[TASK]
Beginning with the line below that contains "kitchen counter: (101, 115)" and ending with the line that contains "bed: (137, 152) -> (320, 251), width x0.67", retype every line exactly. Pictures are not copied.

*** DATASET Section Begins ***

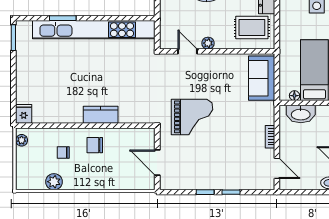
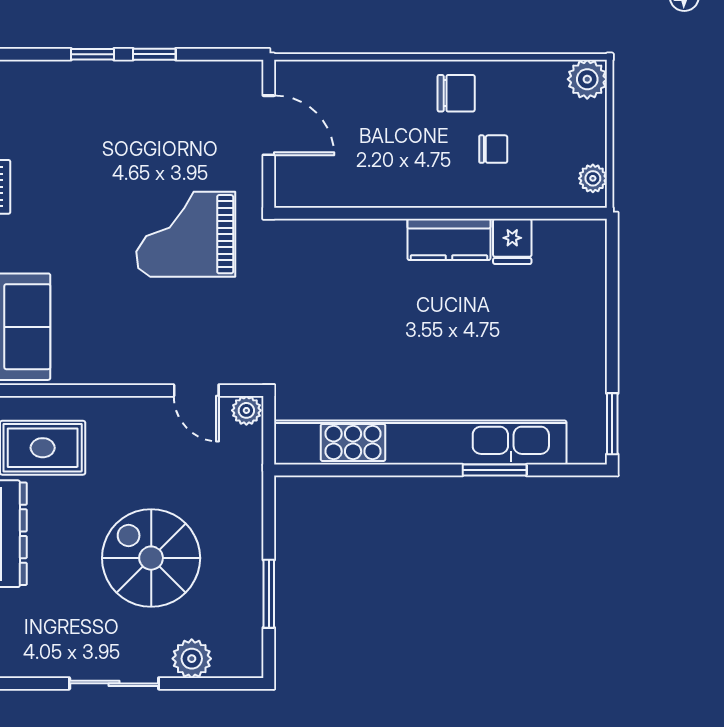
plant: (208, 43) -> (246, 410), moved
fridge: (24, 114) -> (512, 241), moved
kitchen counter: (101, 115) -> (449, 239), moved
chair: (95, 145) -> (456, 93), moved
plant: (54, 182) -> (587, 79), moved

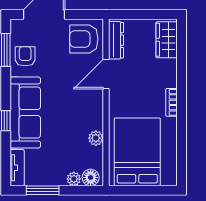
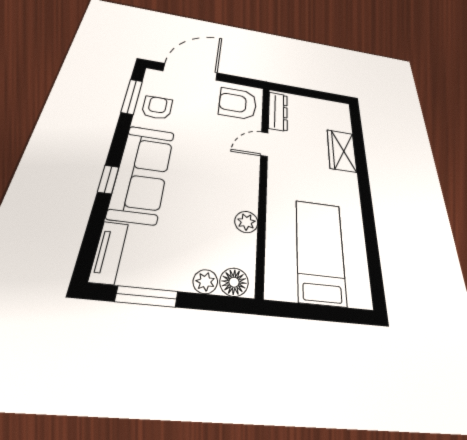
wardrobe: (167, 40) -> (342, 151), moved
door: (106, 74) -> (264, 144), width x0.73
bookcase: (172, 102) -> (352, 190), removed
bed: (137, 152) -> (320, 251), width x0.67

*** DATASET Section Ends ***
*** DATASET Section Begins ***

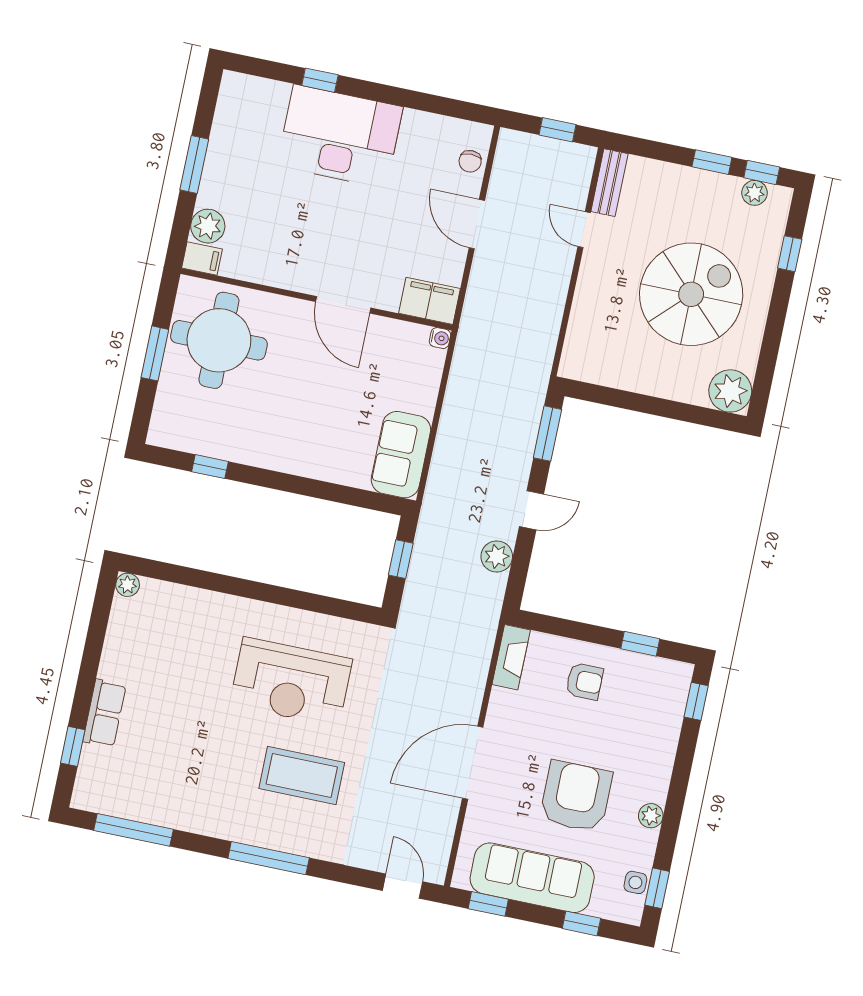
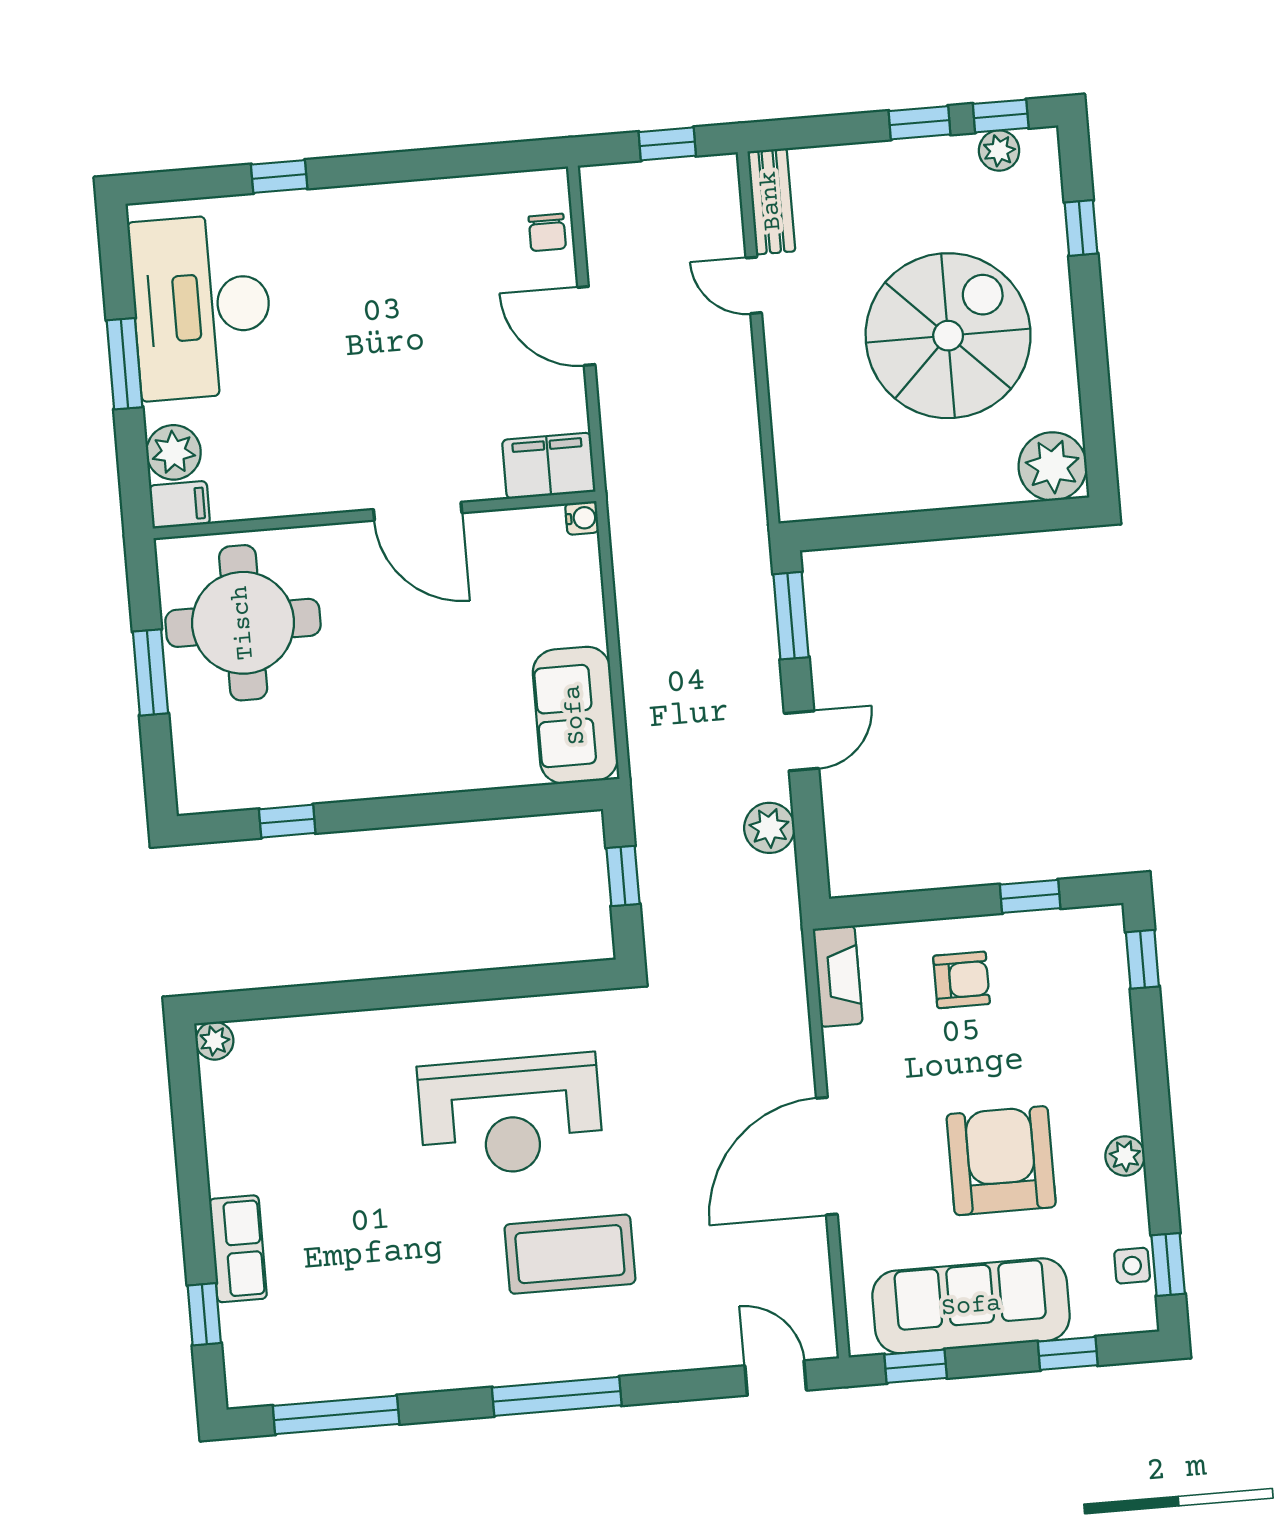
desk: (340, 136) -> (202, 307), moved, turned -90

*** DATASET Section Ends ***

[RESULT OF THIS TASK]
kitchen counter: (101, 115) -> (449, 239), moved
chair: (95, 145) -> (456, 93), moved
plant: (54, 182) -> (587, 79), moved

wardrobe: (167, 40) -> (342, 151), moved
door: (106, 74) -> (264, 144), width x0.73
bookcase: (172, 102) -> (352, 190), removed
bed: (137, 152) -> (320, 251), width x0.67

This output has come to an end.